Among the entries below, how many lines have the word "brown"? Answer only with the number.
—————
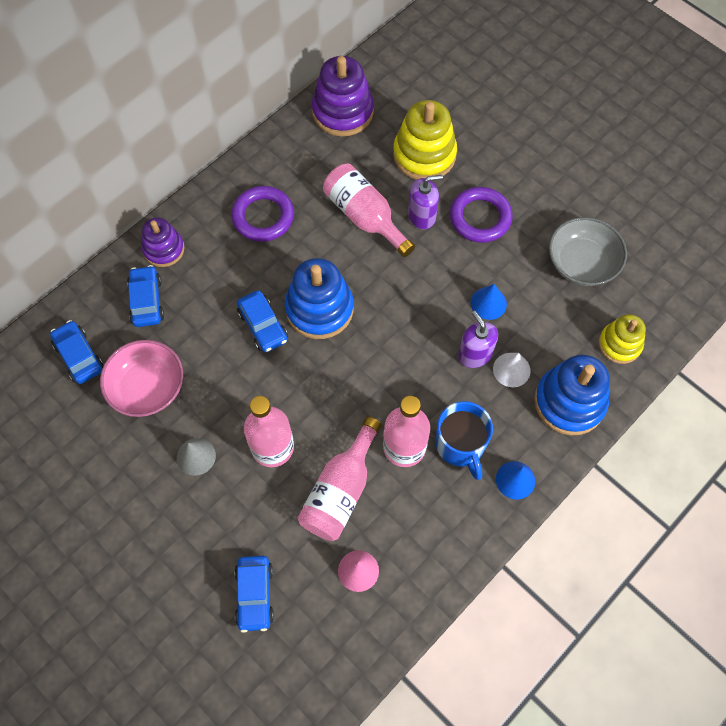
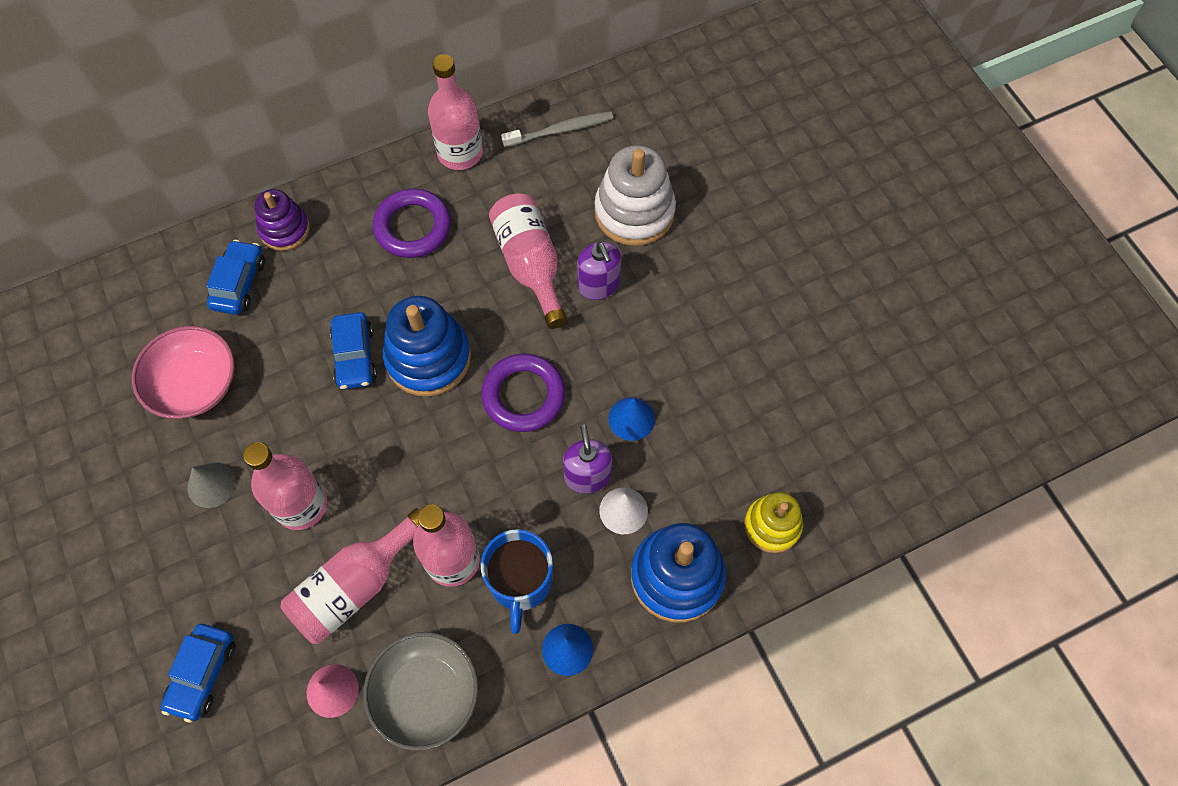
camera: 20 degrees right, 0 degrees up
(79, 356) = (137, 323): blue car -> none
(274, 151) = (460, 153): none -> pink bottle
(343, 112) = (560, 130): purple stacking toy -> grey toothbrush
(422, 216) = (598, 285): purple soap dispenser -> purple soap dispenser turned 60 degrees clockwise
(424, 155) = (634, 212): yellow stacking toy -> white stacking toy
(480, 218) = (668, 310): purple ring -> purple ring (523, 395)
(582, 263) = (769, 407): grey bowl -> grey bowl (426, 694)

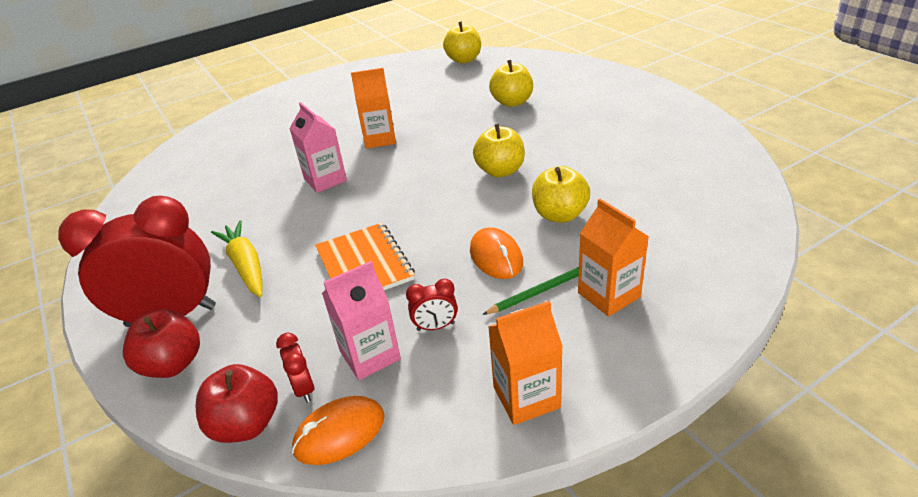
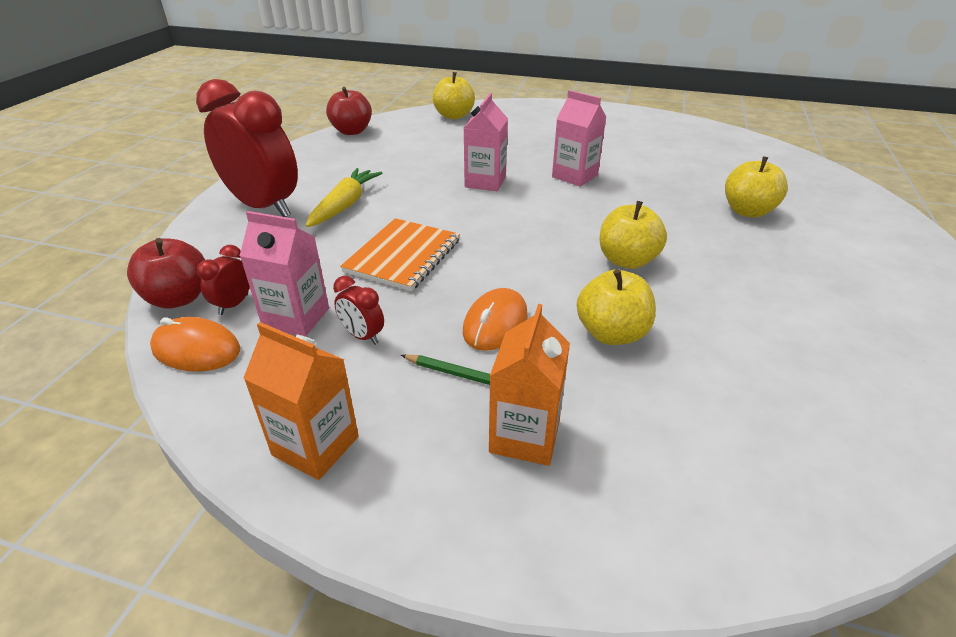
camera: 45 degrees right, 0 degrees up
(173, 364) = (217, 234): red apple -> red apple (352, 131)
(380, 139) = (575, 176): orange carton -> pink carton
(464, 60) = (764, 152): yellow apple -> yellow apple (454, 116)

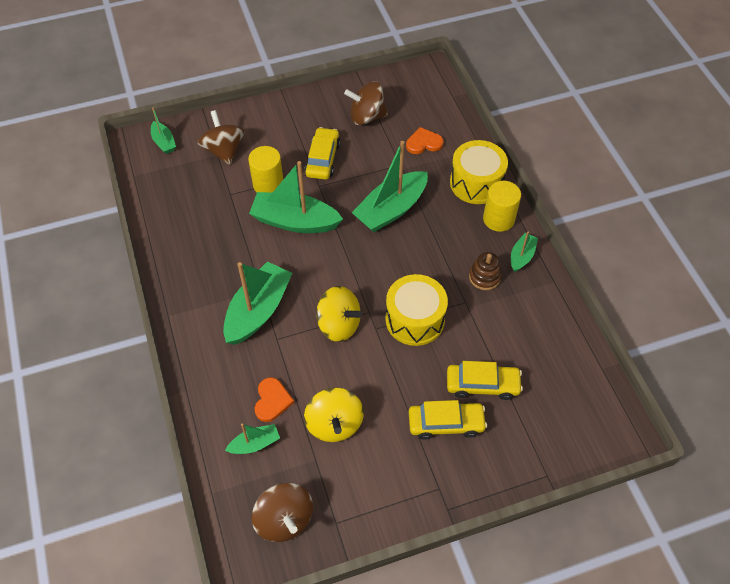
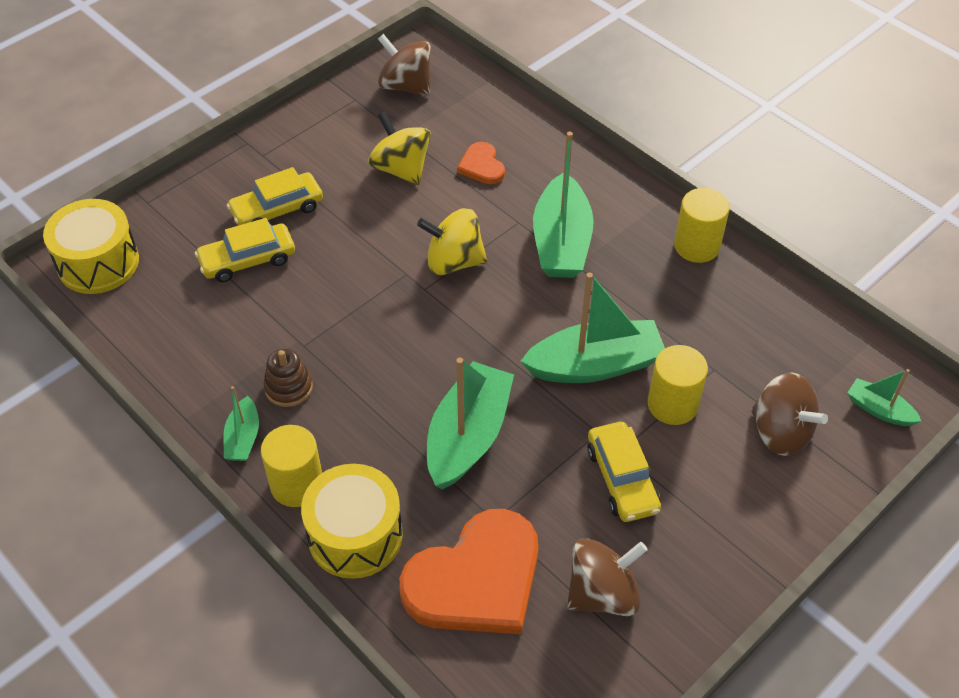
camera: 155 degrees right, 5 degrees down
(174, 272) = (696, 246): none -> yellow cylinder
(255, 444) = (474, 127): green boat -> none
(415, 319) = (361, 300): yellow drum -> yellow drum (98, 263)
(424, 143) = (476, 579): orange heart -> orange heart, size x2.14

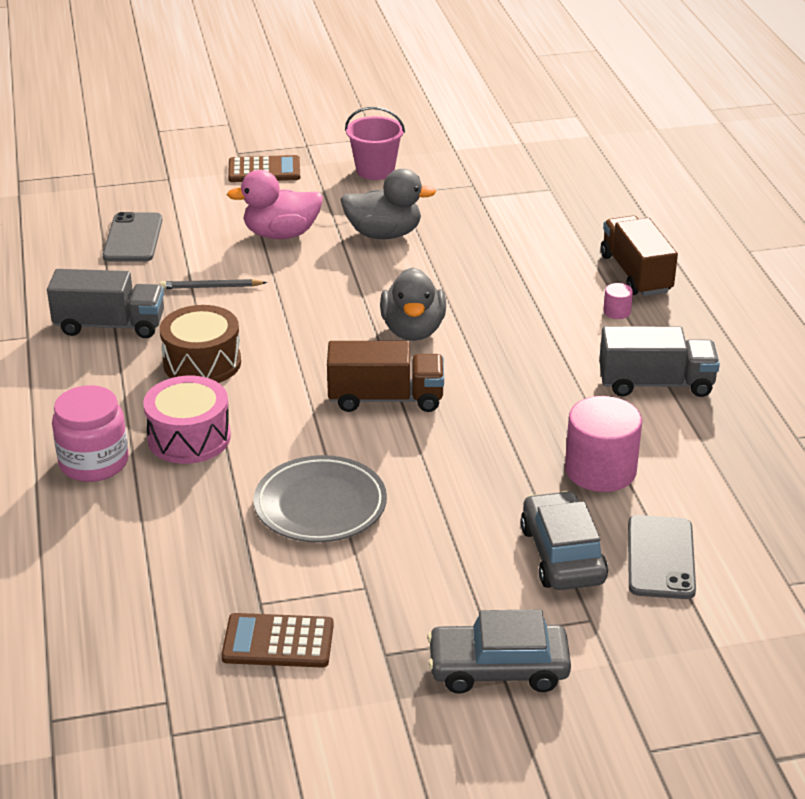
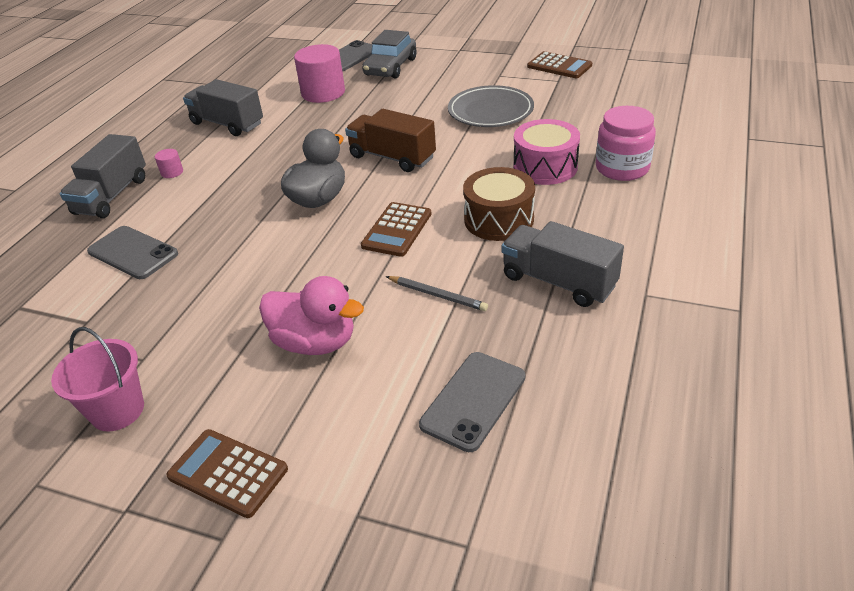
camera: 145 degrees left, 5 degrees up
(298, 325) = (397, 230): none -> brown calculator
(384, 234) = (225, 304): grey duck -> none
(498, 669) = (467, 41): grey car -> none
(524, 241) = (133, 253): none -> grey phone
(636, 274) = (112, 196): brown truck -> grey truck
—————
• **Written solution**
2